> [TASK TO COMPLETE] Look below for the line holding "U203 pin THR: CV -> CT" and the line holding "J1 pin 2: COM -> N_16". Transcribe exactly those lines and all lines between them, nothing more.
------------------------------
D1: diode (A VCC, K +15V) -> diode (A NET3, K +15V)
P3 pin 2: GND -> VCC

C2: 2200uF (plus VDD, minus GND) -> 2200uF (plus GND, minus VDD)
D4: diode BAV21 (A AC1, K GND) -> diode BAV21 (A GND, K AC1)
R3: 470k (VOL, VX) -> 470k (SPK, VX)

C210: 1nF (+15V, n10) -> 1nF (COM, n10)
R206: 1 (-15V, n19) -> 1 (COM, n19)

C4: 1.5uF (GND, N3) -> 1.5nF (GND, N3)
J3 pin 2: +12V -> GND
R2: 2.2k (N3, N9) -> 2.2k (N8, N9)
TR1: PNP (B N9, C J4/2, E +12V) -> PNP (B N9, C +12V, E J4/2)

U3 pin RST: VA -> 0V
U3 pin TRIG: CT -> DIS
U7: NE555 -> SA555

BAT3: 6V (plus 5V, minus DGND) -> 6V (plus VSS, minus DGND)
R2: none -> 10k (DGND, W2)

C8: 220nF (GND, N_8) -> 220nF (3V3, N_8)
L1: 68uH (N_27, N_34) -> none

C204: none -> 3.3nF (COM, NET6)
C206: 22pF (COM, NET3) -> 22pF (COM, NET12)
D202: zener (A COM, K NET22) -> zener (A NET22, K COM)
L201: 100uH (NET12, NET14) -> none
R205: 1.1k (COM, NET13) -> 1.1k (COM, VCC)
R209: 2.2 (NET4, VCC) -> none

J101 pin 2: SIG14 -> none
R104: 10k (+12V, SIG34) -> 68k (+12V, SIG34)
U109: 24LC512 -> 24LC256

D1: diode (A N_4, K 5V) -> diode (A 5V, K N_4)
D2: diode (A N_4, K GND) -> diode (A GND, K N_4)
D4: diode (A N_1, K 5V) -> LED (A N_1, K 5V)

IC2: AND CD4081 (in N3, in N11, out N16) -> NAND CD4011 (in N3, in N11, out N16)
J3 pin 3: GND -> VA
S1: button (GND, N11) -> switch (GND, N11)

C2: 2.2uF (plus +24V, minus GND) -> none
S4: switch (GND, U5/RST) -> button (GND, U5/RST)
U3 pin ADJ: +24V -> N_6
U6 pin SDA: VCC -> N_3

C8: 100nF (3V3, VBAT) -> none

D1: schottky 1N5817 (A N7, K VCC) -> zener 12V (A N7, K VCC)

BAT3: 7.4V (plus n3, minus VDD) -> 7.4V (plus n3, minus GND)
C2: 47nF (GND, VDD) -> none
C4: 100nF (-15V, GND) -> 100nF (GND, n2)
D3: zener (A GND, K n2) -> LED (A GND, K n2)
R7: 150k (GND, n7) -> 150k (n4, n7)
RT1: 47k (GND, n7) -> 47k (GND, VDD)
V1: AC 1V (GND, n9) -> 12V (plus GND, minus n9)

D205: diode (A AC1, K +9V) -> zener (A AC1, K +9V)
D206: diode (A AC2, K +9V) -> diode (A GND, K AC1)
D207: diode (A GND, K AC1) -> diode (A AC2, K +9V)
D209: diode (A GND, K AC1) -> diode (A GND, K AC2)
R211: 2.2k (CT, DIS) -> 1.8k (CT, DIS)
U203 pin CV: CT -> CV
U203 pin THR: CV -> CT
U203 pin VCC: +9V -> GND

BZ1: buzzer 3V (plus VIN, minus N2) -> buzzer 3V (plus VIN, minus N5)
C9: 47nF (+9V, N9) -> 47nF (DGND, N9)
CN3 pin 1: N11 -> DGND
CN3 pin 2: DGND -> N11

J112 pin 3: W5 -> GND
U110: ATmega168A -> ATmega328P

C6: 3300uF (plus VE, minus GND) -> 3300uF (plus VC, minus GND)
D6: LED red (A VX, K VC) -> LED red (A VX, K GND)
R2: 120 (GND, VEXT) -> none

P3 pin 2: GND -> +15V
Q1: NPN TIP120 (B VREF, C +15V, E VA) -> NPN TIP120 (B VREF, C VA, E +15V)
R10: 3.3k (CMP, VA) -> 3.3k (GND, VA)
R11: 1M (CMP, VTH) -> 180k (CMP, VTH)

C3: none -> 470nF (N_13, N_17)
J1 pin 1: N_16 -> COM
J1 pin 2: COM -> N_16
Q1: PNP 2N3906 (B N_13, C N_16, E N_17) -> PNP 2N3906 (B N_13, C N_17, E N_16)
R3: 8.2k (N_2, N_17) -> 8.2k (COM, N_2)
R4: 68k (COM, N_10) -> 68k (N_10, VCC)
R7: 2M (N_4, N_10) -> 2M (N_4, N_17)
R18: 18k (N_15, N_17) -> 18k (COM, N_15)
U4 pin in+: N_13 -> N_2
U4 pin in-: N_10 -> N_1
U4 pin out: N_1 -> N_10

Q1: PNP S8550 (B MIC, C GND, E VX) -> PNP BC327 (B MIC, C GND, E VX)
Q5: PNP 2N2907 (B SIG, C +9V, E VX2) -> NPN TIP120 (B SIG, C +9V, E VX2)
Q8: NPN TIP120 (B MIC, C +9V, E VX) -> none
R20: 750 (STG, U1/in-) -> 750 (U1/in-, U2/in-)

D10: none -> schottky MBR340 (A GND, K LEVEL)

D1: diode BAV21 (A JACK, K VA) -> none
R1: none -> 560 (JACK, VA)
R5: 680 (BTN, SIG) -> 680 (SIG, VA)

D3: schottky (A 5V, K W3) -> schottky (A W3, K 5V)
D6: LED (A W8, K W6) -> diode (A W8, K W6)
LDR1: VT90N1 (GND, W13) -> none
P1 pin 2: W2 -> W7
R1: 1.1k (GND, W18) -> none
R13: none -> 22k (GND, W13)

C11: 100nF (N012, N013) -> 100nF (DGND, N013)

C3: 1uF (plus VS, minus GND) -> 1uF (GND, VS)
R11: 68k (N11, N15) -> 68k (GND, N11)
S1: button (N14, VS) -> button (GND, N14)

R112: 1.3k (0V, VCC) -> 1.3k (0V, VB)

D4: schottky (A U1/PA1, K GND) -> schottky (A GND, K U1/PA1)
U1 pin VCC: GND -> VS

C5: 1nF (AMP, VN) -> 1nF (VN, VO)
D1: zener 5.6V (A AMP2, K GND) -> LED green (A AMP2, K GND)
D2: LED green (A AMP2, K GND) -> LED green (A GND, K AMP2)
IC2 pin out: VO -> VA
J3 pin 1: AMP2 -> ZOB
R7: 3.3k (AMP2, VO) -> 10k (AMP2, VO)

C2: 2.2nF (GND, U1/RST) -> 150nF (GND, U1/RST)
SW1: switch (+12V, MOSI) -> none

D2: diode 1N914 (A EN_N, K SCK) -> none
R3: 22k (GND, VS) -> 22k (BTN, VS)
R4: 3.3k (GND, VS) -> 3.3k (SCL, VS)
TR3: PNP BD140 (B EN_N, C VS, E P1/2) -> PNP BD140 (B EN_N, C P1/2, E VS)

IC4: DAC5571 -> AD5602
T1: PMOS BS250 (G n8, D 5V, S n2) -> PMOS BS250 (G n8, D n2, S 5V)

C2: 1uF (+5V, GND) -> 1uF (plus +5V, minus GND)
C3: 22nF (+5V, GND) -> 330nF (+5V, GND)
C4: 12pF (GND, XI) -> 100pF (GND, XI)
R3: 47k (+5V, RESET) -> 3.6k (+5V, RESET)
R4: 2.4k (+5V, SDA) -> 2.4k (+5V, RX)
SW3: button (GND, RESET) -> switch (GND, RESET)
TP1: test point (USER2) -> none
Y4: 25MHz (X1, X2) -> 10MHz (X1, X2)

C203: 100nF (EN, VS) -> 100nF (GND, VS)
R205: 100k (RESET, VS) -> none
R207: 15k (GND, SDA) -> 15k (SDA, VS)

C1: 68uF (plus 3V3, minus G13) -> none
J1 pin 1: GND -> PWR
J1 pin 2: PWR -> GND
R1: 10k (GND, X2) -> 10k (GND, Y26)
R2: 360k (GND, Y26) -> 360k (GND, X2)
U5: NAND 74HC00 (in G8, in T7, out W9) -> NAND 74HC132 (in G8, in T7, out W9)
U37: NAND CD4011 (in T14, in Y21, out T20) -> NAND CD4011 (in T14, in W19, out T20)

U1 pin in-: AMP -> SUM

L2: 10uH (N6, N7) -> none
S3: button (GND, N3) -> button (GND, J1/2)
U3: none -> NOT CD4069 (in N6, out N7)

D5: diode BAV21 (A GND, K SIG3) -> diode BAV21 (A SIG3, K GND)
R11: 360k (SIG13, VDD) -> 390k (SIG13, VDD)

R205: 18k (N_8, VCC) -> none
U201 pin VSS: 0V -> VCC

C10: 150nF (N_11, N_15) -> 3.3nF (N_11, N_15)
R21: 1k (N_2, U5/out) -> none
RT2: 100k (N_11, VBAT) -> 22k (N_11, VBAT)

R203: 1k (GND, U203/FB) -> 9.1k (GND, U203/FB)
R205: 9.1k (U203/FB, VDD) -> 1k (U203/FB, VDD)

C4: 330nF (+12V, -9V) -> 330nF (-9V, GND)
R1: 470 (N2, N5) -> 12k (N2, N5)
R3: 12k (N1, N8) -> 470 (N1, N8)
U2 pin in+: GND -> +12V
------------------------------
> [ANSWER SECTION]
U203 pin THR: CV -> CT
U203 pin VCC: +9V -> GND

BZ1: buzzer 3V (plus VIN, minus N2) -> buzzer 3V (plus VIN, minus N5)
C9: 47nF (+9V, N9) -> 47nF (DGND, N9)
CN3 pin 1: N11 -> DGND
CN3 pin 2: DGND -> N11

J112 pin 3: W5 -> GND
U110: ATmega168A -> ATmega328P

C6: 3300uF (plus VE, minus GND) -> 3300uF (plus VC, minus GND)
D6: LED red (A VX, K VC) -> LED red (A VX, K GND)
R2: 120 (GND, VEXT) -> none

P3 pin 2: GND -> +15V
Q1: NPN TIP120 (B VREF, C +15V, E VA) -> NPN TIP120 (B VREF, C VA, E +15V)
R10: 3.3k (CMP, VA) -> 3.3k (GND, VA)
R11: 1M (CMP, VTH) -> 180k (CMP, VTH)

C3: none -> 470nF (N_13, N_17)
J1 pin 1: N_16 -> COM
J1 pin 2: COM -> N_16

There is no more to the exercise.